» **PROBLEM DETAILS**: Give the line with "(630, 418) = (563, 315): red" again, along with every line below it to the end of the records, word for word.

(Object correspondence data)
= Beginning of Section =

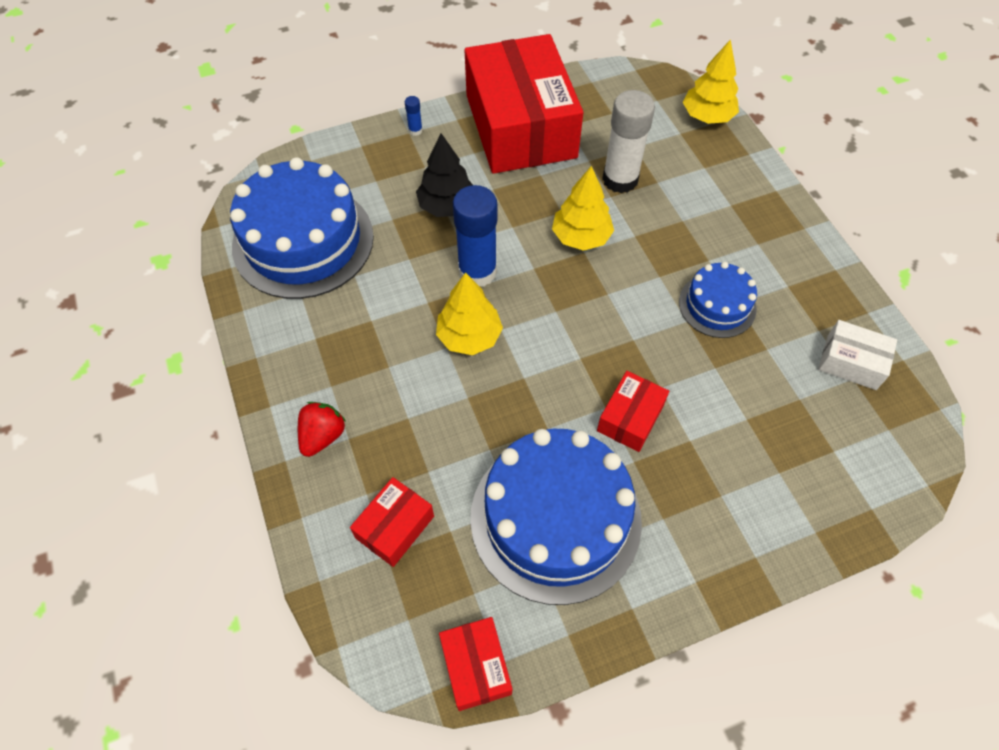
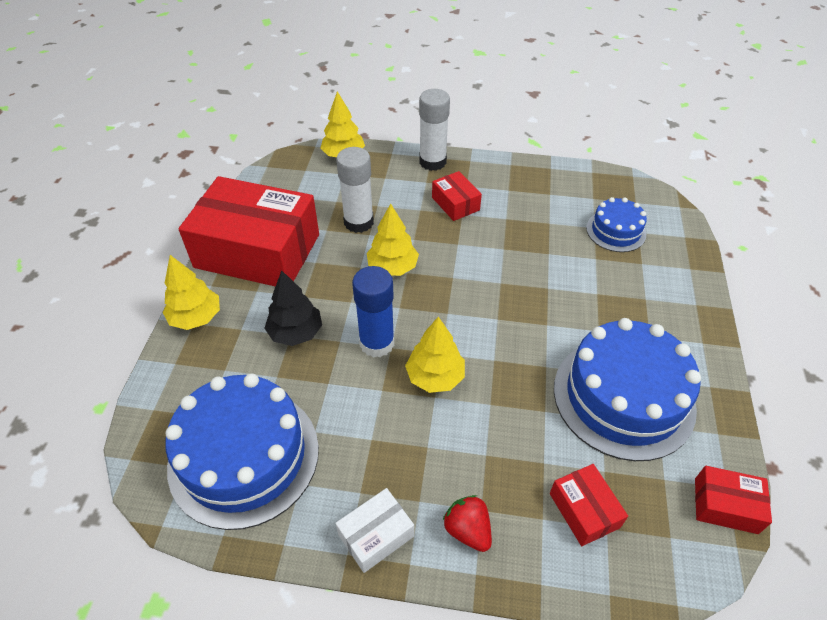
camera: 60 degrees left, 10 degrees down
(415, 130) = (196, 317): blue glue stick -> yellow tree
(630, 418) = (563, 315): red box -> red box (455, 204)
(717, 305) = (501, 228): blue cake -> blue cake (616, 231)
(768, 195) = (432, 162): none -> white glue stick
(851, 362) = (581, 193): white box -> white box (376, 535)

= End of Section =

» **COMPLETED EXERCISE**:
(630, 418) = (563, 315): red box -> red box (455, 204)
(717, 305) = (501, 228): blue cake -> blue cake (616, 231)
(768, 195) = (432, 162): none -> white glue stick
(851, 362) = (581, 193): white box -> white box (376, 535)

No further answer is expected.